◆ WHAT NEEDS TO BE DONE: Go through all the items below and swap every "laundry basket" for "clothes hamper", leaving everything else as it is.

#### EXERCISE INPUT

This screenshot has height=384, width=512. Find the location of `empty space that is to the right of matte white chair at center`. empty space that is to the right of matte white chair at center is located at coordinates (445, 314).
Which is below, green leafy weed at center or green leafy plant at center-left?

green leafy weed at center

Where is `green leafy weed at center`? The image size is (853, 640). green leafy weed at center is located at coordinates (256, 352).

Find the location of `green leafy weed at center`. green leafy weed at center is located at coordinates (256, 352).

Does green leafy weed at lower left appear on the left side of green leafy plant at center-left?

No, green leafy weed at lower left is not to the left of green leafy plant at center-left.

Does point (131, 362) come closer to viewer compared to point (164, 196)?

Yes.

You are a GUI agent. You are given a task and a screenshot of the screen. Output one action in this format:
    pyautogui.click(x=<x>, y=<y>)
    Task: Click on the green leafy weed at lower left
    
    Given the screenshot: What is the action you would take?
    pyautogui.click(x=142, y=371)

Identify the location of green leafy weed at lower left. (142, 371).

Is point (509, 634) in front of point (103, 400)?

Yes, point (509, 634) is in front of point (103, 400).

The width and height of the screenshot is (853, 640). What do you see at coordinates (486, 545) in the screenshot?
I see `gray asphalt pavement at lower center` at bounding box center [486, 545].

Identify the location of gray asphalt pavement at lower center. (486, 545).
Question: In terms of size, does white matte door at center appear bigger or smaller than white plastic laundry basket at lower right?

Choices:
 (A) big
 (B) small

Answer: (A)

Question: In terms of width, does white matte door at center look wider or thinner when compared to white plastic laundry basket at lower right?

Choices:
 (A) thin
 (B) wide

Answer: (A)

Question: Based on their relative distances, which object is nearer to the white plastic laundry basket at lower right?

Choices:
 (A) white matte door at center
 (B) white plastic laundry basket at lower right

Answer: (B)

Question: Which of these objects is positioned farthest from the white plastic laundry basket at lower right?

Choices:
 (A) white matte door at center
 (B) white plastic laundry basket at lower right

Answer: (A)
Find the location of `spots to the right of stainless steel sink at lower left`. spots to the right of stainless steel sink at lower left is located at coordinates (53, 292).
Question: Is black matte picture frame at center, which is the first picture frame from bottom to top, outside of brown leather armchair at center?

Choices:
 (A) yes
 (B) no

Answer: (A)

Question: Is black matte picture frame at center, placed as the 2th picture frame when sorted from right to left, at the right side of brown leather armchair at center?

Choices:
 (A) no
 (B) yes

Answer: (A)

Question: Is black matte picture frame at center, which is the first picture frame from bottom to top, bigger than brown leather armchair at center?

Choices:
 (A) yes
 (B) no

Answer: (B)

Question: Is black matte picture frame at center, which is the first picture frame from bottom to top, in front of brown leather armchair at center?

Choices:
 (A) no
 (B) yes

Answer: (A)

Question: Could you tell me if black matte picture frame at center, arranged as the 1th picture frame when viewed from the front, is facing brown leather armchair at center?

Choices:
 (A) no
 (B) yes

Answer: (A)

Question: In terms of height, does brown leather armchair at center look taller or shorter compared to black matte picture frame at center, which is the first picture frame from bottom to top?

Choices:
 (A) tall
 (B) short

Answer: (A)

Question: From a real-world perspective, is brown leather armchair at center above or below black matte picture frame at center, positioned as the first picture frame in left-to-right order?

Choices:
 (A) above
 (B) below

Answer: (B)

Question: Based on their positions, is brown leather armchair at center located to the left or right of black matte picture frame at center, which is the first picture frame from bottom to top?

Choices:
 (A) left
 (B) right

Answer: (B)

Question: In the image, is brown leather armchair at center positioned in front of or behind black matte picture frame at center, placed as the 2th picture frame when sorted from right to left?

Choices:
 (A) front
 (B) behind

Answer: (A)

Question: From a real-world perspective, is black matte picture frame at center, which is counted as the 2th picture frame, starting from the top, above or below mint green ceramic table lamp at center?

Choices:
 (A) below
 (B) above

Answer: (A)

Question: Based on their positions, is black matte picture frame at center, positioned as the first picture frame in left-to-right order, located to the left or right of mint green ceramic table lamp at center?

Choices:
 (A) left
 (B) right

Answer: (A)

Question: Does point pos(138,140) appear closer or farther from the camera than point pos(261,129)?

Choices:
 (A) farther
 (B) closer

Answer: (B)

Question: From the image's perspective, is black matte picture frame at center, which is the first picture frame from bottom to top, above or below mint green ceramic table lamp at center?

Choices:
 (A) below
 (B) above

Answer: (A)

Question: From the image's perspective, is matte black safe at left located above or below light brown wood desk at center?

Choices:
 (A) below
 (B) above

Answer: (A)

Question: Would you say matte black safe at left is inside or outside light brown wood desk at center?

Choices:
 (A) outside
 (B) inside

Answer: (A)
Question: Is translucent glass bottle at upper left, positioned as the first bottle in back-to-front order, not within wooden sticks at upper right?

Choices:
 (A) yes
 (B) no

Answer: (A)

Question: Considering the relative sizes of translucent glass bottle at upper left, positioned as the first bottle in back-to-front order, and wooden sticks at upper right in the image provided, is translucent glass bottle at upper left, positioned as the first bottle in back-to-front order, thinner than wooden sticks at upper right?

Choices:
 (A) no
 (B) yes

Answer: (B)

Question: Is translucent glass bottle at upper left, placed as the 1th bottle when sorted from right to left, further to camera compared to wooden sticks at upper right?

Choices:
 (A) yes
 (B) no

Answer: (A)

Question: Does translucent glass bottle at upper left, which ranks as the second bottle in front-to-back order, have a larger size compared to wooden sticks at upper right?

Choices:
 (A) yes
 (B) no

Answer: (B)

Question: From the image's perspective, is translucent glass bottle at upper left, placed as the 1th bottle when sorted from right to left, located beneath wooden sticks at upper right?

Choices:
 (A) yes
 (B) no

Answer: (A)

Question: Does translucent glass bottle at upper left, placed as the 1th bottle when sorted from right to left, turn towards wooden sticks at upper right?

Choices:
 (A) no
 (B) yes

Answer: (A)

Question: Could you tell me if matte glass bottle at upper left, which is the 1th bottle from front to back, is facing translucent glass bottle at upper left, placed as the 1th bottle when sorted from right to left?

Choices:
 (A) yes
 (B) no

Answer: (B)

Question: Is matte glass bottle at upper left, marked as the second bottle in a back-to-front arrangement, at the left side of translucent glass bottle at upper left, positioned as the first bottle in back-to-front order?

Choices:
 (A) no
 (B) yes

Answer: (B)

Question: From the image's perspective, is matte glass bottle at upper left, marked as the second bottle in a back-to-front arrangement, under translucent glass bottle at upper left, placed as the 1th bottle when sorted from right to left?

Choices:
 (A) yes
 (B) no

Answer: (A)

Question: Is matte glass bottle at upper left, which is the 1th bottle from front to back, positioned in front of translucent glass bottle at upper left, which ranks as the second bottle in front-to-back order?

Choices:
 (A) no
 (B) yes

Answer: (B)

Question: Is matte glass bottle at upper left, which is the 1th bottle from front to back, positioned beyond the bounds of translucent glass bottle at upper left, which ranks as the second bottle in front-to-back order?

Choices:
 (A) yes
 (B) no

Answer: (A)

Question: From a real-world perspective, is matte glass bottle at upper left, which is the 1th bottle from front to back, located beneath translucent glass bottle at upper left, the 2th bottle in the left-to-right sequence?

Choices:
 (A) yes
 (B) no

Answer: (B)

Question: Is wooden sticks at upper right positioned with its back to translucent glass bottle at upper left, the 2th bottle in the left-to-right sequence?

########

◆ SOLUTION TO THE PROBLEM:
This screenshot has height=384, width=512. Find the location of `empty space that is to the right of matte white chair at center`. empty space that is to the right of matte white chair at center is located at coordinates (445, 314).
Which is below, green leafy weed at center or green leafy plant at center-left?

green leafy weed at center

Where is `green leafy weed at center`? The image size is (853, 640). green leafy weed at center is located at coordinates (256, 352).

Find the location of `green leafy weed at center`. green leafy weed at center is located at coordinates (256, 352).

Does green leafy weed at lower left appear on the left side of green leafy plant at center-left?

No, green leafy weed at lower left is not to the left of green leafy plant at center-left.

Does point (131, 362) come closer to viewer compared to point (164, 196)?

Yes.

You are a GUI agent. You are given a task and a screenshot of the screen. Output one action in this format:
    pyautogui.click(x=<x>, y=<y>)
    Task: Click on the green leafy weed at lower left
    
    Given the screenshot: What is the action you would take?
    pyautogui.click(x=142, y=371)

Identify the location of green leafy weed at lower left. (142, 371).

Is point (509, 634) in front of point (103, 400)?

Yes, point (509, 634) is in front of point (103, 400).

The width and height of the screenshot is (853, 640). What do you see at coordinates (486, 545) in the screenshot?
I see `gray asphalt pavement at lower center` at bounding box center [486, 545].

Identify the location of gray asphalt pavement at lower center. (486, 545).
Question: In terms of size, does white matte door at center appear bigger or smaller than white plastic clothes hamper at lower right?

Choices:
 (A) big
 (B) small

Answer: (A)

Question: In terms of width, does white matte door at center look wider or thinner when compared to white plastic clothes hamper at lower right?

Choices:
 (A) thin
 (B) wide

Answer: (A)

Question: Based on their relative distances, which object is nearer to the white plastic clothes hamper at lower right?

Choices:
 (A) white matte door at center
 (B) white plastic clothes hamper at lower right

Answer: (B)

Question: Which of these objects is positioned farthest from the white plastic clothes hamper at lower right?

Choices:
 (A) white matte door at center
 (B) white plastic clothes hamper at lower right

Answer: (A)
Find the location of `spots to the right of stainless steel sink at lower left`. spots to the right of stainless steel sink at lower left is located at coordinates (53, 292).
Question: Is black matte picture frame at center, which is the first picture frame from bottom to top, outside of brown leather armchair at center?

Choices:
 (A) yes
 (B) no

Answer: (A)

Question: Is black matte picture frame at center, placed as the 2th picture frame when sorted from right to left, at the right side of brown leather armchair at center?

Choices:
 (A) no
 (B) yes

Answer: (A)

Question: Is black matte picture frame at center, which is the first picture frame from bottom to top, bigger than brown leather armchair at center?

Choices:
 (A) yes
 (B) no

Answer: (B)

Question: Is black matte picture frame at center, which is the first picture frame from bottom to top, in front of brown leather armchair at center?

Choices:
 (A) no
 (B) yes

Answer: (A)

Question: Could you tell me if black matte picture frame at center, arranged as the 1th picture frame when viewed from the front, is facing brown leather armchair at center?

Choices:
 (A) no
 (B) yes

Answer: (A)

Question: In terms of height, does brown leather armchair at center look taller or shorter compared to black matte picture frame at center, which is the first picture frame from bottom to top?

Choices:
 (A) tall
 (B) short

Answer: (A)

Question: From a real-world perspective, is brown leather armchair at center above or below black matte picture frame at center, positioned as the first picture frame in left-to-right order?

Choices:
 (A) above
 (B) below

Answer: (B)

Question: Based on their positions, is brown leather armchair at center located to the left or right of black matte picture frame at center, which is the first picture frame from bottom to top?

Choices:
 (A) left
 (B) right

Answer: (B)

Question: In the image, is brown leather armchair at center positioned in front of or behind black matte picture frame at center, placed as the 2th picture frame when sorted from right to left?

Choices:
 (A) front
 (B) behind

Answer: (A)

Question: From a real-world perspective, is black matte picture frame at center, which is counted as the 2th picture frame, starting from the top, above or below mint green ceramic table lamp at center?

Choices:
 (A) below
 (B) above

Answer: (A)

Question: Based on their positions, is black matte picture frame at center, positioned as the first picture frame in left-to-right order, located to the left or right of mint green ceramic table lamp at center?

Choices:
 (A) left
 (B) right

Answer: (A)

Question: Does point pos(138,140) appear closer or farther from the camera than point pos(261,129)?

Choices:
 (A) farther
 (B) closer

Answer: (B)

Question: From the image's perspective, is black matte picture frame at center, which is the first picture frame from bottom to top, above or below mint green ceramic table lamp at center?

Choices:
 (A) below
 (B) above

Answer: (A)

Question: From the image's perspective, is matte black safe at left located above or below light brown wood desk at center?

Choices:
 (A) below
 (B) above

Answer: (A)

Question: Would you say matte black safe at left is inside or outside light brown wood desk at center?

Choices:
 (A) outside
 (B) inside

Answer: (A)
Question: Is translucent glass bottle at upper left, positioned as the first bottle in back-to-front order, not within wooden sticks at upper right?

Choices:
 (A) yes
 (B) no

Answer: (A)

Question: Considering the relative sizes of translucent glass bottle at upper left, positioned as the first bottle in back-to-front order, and wooden sticks at upper right in the image provided, is translucent glass bottle at upper left, positioned as the first bottle in back-to-front order, thinner than wooden sticks at upper right?

Choices:
 (A) no
 (B) yes

Answer: (B)

Question: Is translucent glass bottle at upper left, placed as the 1th bottle when sorted from right to left, further to camera compared to wooden sticks at upper right?

Choices:
 (A) yes
 (B) no

Answer: (A)

Question: Does translucent glass bottle at upper left, which ranks as the second bottle in front-to-back order, have a larger size compared to wooden sticks at upper right?

Choices:
 (A) yes
 (B) no

Answer: (B)

Question: From the image's perspective, is translucent glass bottle at upper left, placed as the 1th bottle when sorted from right to left, located beneath wooden sticks at upper right?

Choices:
 (A) yes
 (B) no

Answer: (A)

Question: Does translucent glass bottle at upper left, placed as the 1th bottle when sorted from right to left, turn towards wooden sticks at upper right?

Choices:
 (A) no
 (B) yes

Answer: (A)

Question: Could you tell me if matte glass bottle at upper left, which is the 1th bottle from front to back, is facing translucent glass bottle at upper left, placed as the 1th bottle when sorted from right to left?

Choices:
 (A) yes
 (B) no

Answer: (B)

Question: Is matte glass bottle at upper left, marked as the second bottle in a back-to-front arrangement, at the left side of translucent glass bottle at upper left, positioned as the first bottle in back-to-front order?

Choices:
 (A) no
 (B) yes

Answer: (B)

Question: From the image's perspective, is matte glass bottle at upper left, marked as the second bottle in a back-to-front arrangement, under translucent glass bottle at upper left, placed as the 1th bottle when sorted from right to left?

Choices:
 (A) yes
 (B) no

Answer: (A)

Question: Is matte glass bottle at upper left, which is the 1th bottle from front to back, positioned in front of translucent glass bottle at upper left, which ranks as the second bottle in front-to-back order?

Choices:
 (A) no
 (B) yes

Answer: (B)

Question: Is matte glass bottle at upper left, which is the 1th bottle from front to back, positioned beyond the bounds of translucent glass bottle at upper left, which ranks as the second bottle in front-to-back order?

Choices:
 (A) yes
 (B) no

Answer: (A)

Question: From a real-world perspective, is matte glass bottle at upper left, which is the 1th bottle from front to back, located beneath translucent glass bottle at upper left, the 2th bottle in the left-to-right sequence?

Choices:
 (A) yes
 (B) no

Answer: (B)

Question: Is wooden sticks at upper right positioned with its back to translucent glass bottle at upper left, the 2th bottle in the left-to-right sequence?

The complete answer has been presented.